▽

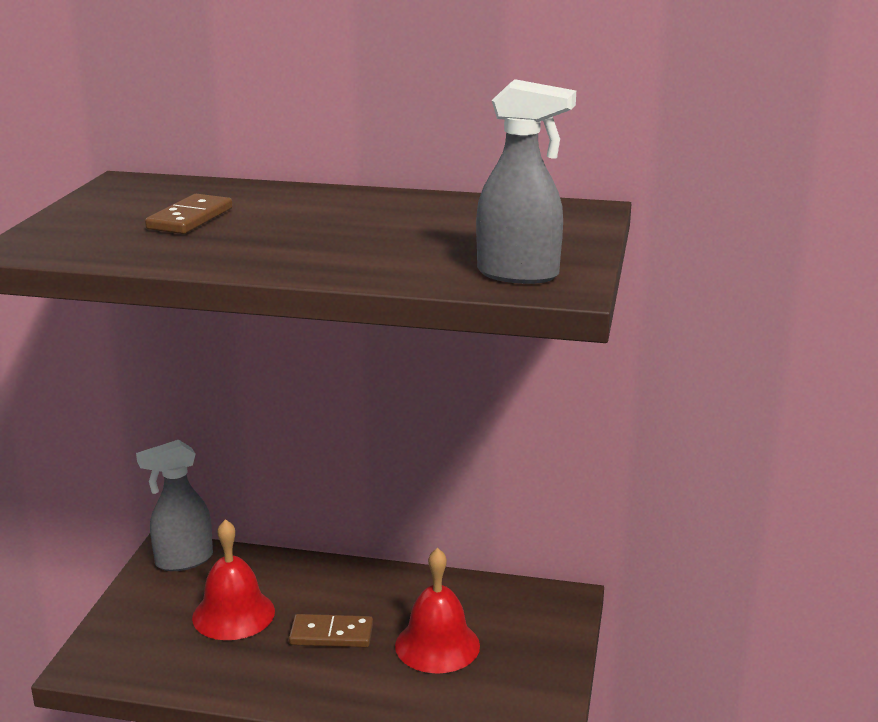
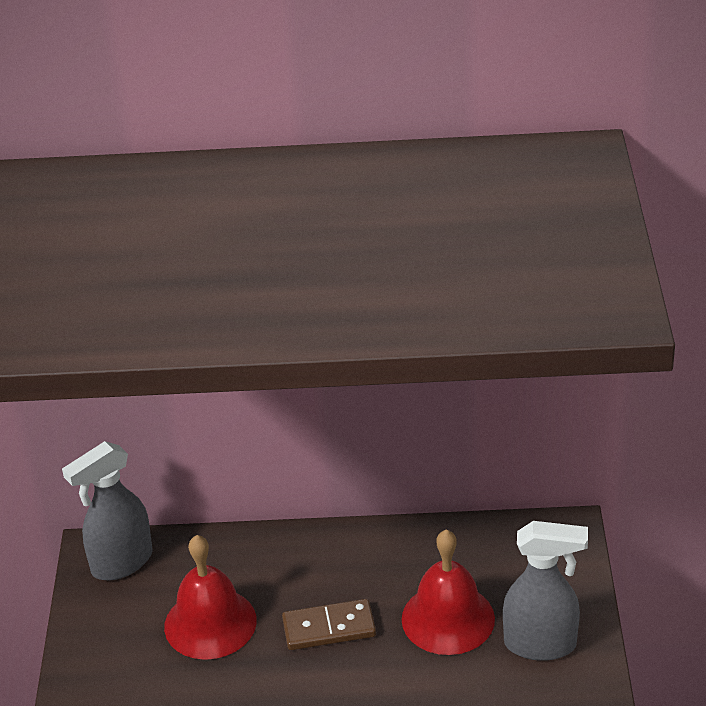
camera: 10 degrees left, 15 degrees up
(190, 219) = (144, 249): brown domino -> none
(519, 274) = (559, 295): grey spray bottle -> grey spray bottle (541, 644)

△

### The task
Each line above is to be repeated exactly as written; no picture is carried over.

### Response area
camera: 10 degrees left, 15 degrees up
(190, 219) = (144, 249): brown domino -> none
(519, 274) = (559, 295): grey spray bottle -> grey spray bottle (541, 644)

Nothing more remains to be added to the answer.